- Work task -
Omitting the pictures, print every line below exactly as it stands.

- Collected data -
+-------+

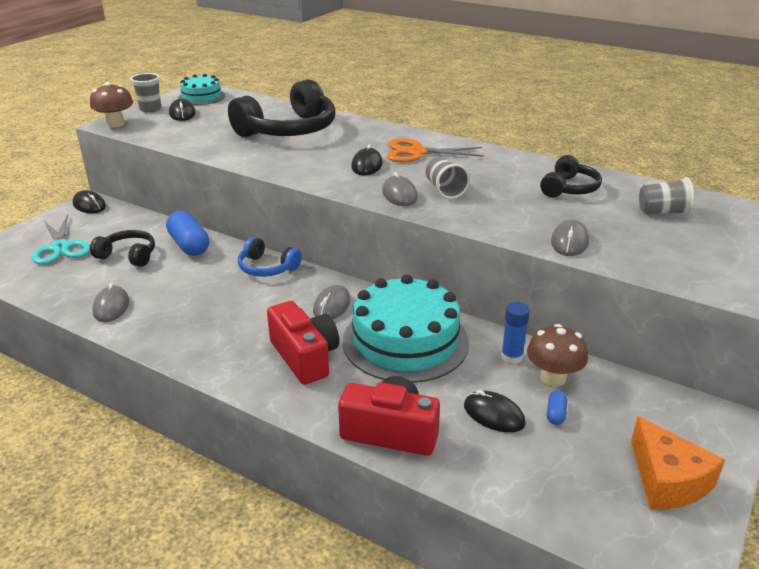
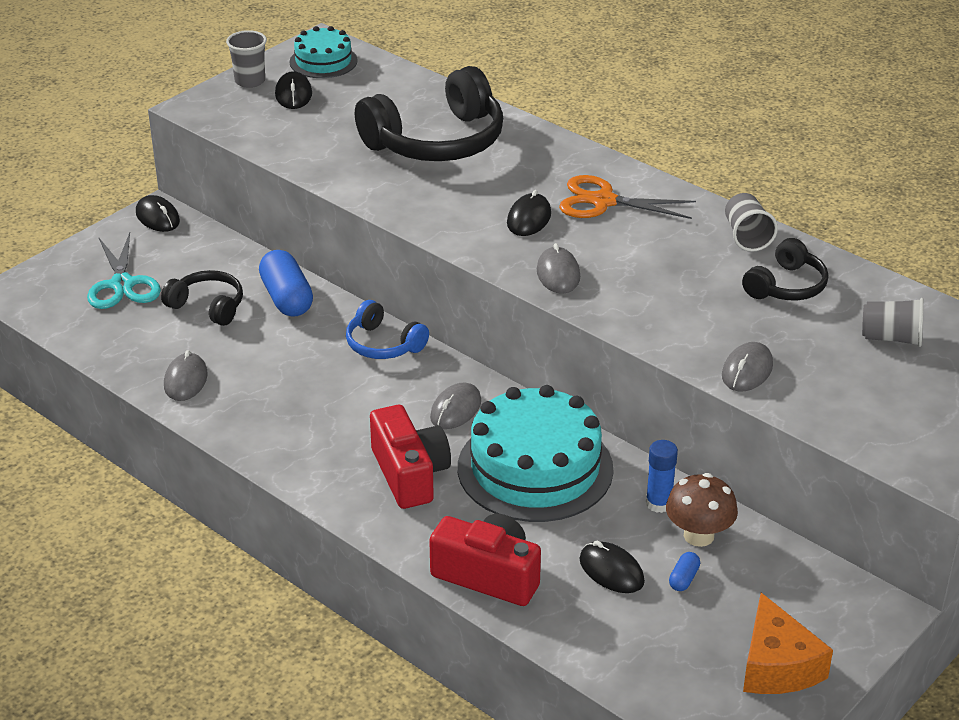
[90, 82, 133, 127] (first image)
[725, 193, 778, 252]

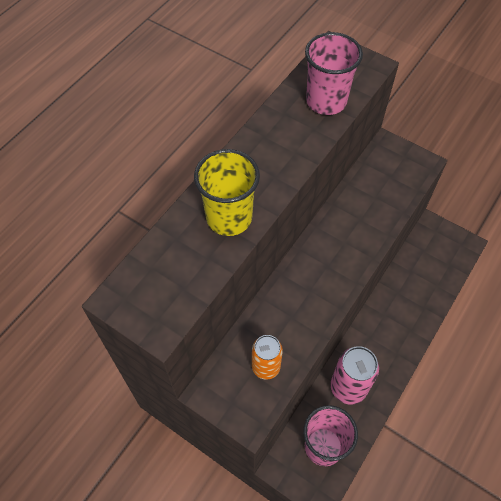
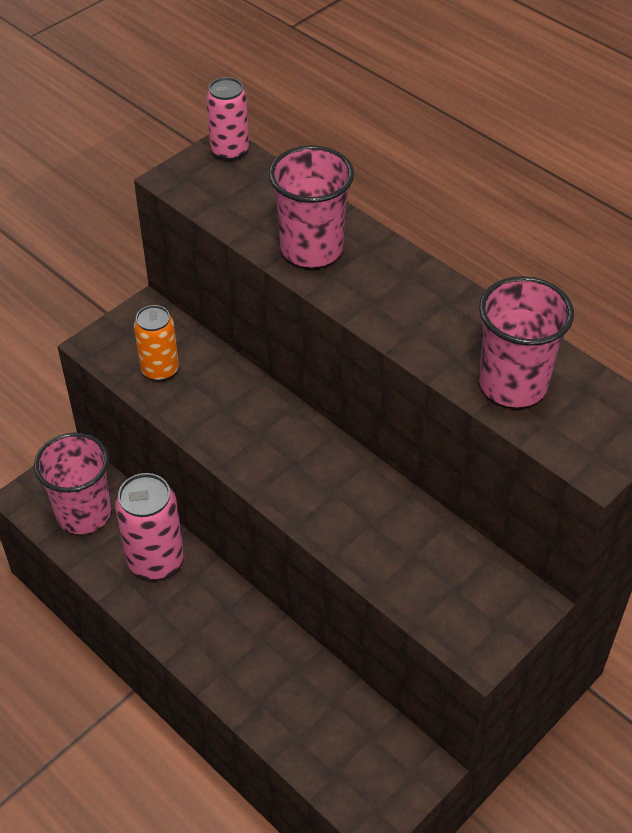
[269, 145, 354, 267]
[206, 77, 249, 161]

+-------+

- Exercise solution -
[90, 82, 133, 127] (first image)
[725, 193, 778, 252]

[269, 145, 354, 267]
[206, 77, 249, 161]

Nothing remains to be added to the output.